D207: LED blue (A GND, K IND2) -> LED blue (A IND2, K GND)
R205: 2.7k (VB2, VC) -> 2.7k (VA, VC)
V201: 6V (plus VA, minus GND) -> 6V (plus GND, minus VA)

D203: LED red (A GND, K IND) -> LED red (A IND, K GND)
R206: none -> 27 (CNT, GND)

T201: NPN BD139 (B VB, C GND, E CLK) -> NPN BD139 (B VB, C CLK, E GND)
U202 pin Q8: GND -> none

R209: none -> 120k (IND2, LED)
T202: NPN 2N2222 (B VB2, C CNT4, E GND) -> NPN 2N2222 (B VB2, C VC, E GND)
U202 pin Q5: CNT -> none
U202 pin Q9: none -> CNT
...
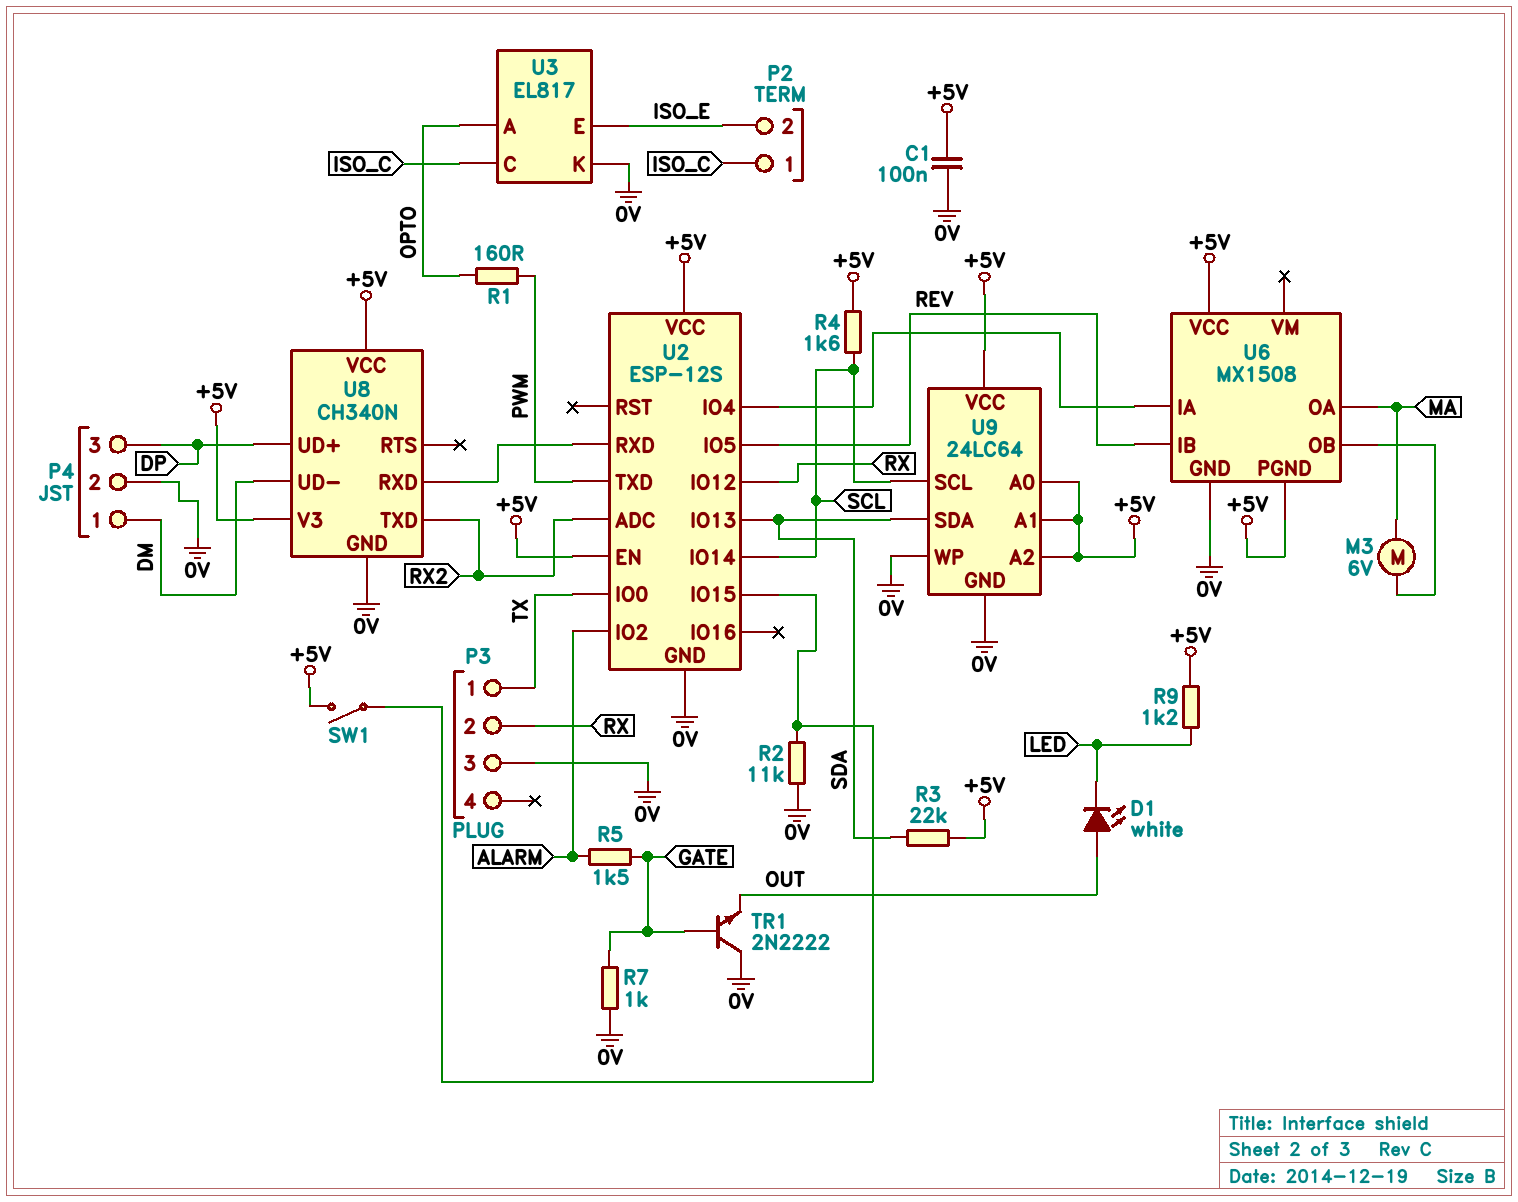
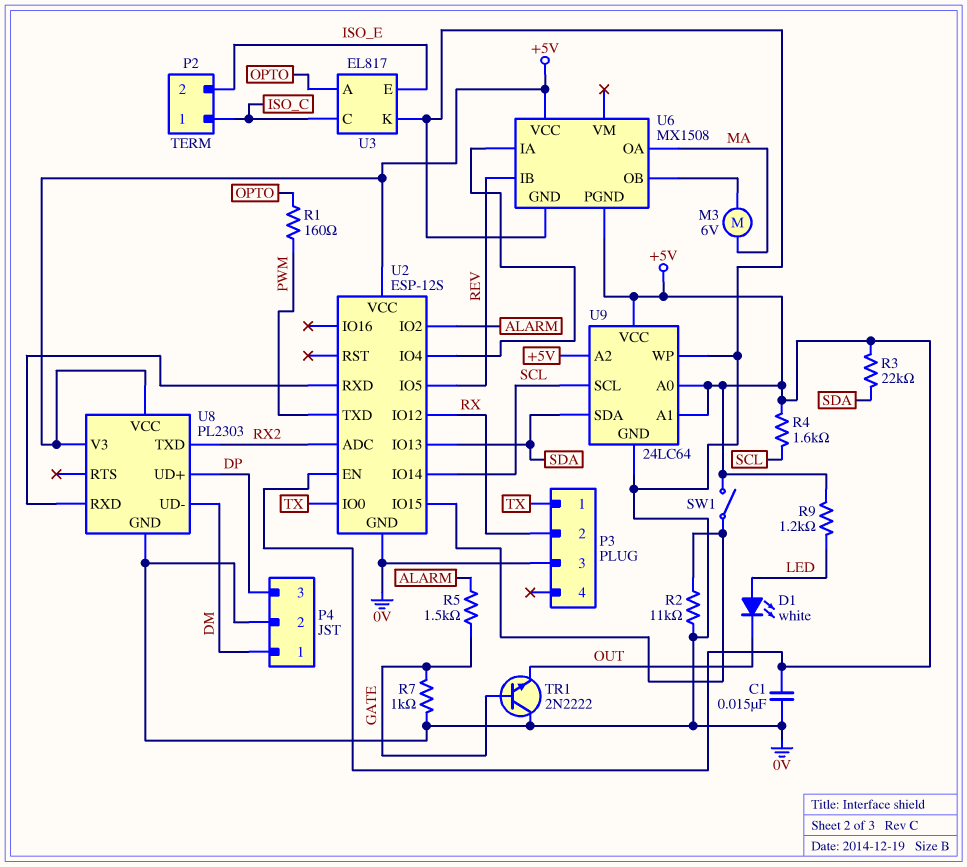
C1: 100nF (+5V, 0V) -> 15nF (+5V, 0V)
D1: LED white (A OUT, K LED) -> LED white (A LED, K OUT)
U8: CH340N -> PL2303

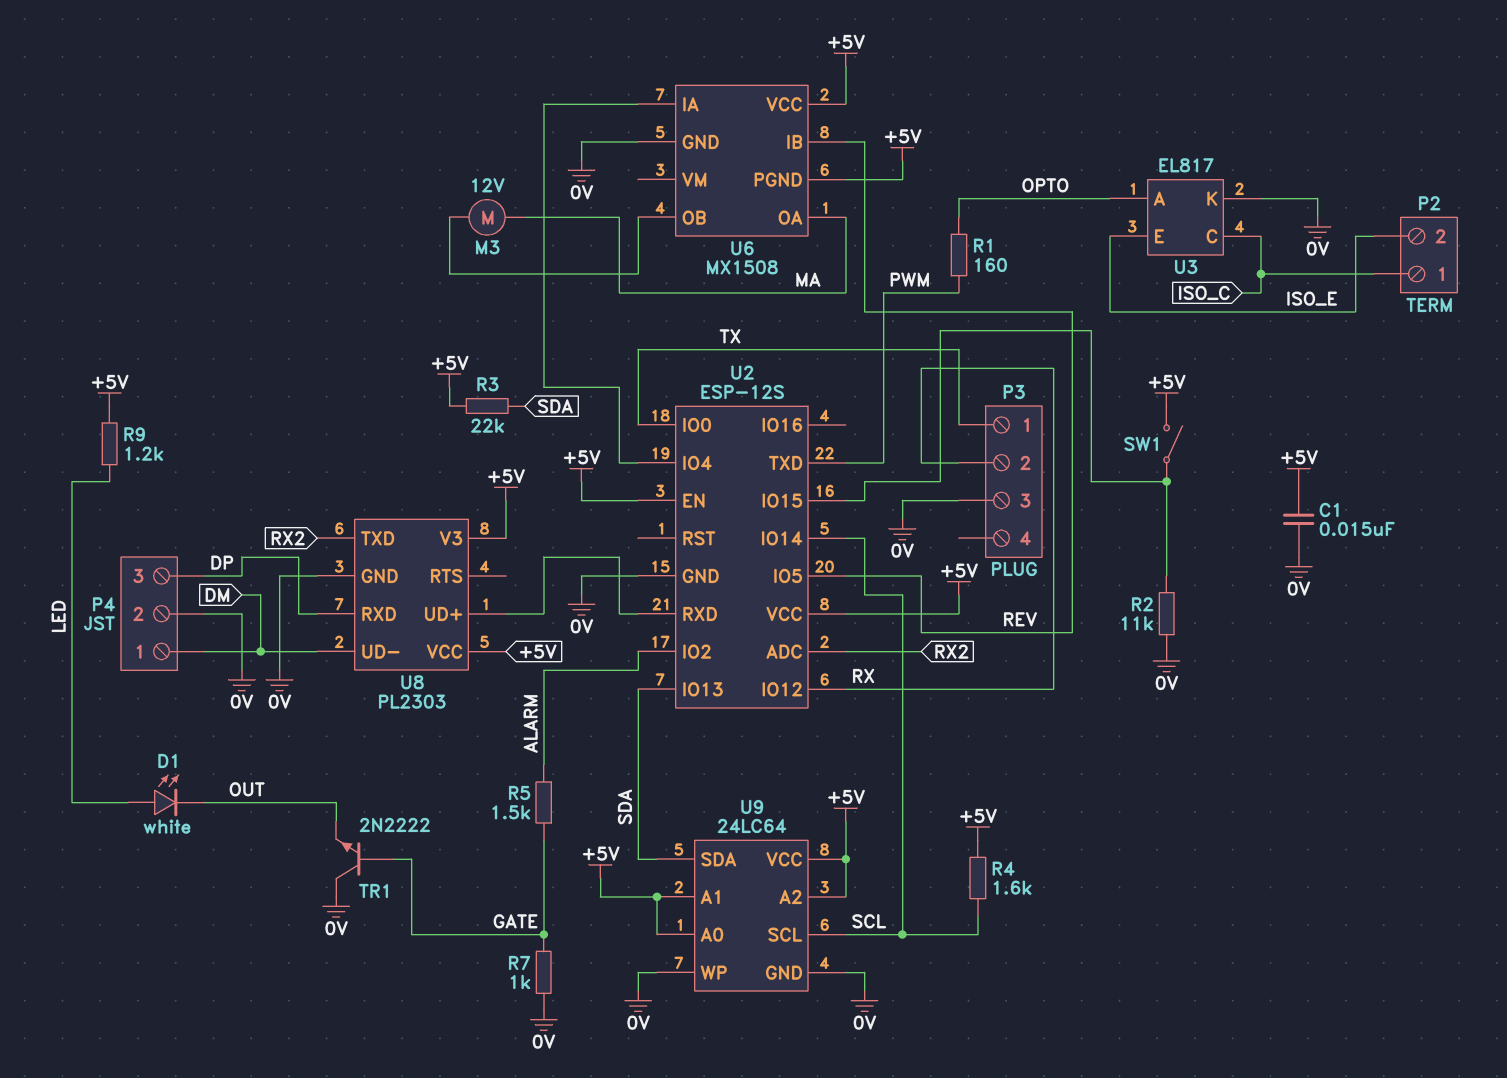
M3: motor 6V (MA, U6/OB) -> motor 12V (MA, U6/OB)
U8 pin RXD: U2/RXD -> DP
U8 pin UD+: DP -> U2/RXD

Activity
Please transcribe exactly the lines above from the line that has "R209: none -> 120k (IND2, LED)" up to and including the line that has "U202 pin Q9: none -> CNT"; no other line belongs in the answer.

Result of this task
R209: none -> 120k (IND2, LED)
T202: NPN 2N2222 (B VB2, C CNT4, E GND) -> NPN 2N2222 (B VB2, C VC, E GND)
U202 pin Q5: CNT -> none
U202 pin Q9: none -> CNT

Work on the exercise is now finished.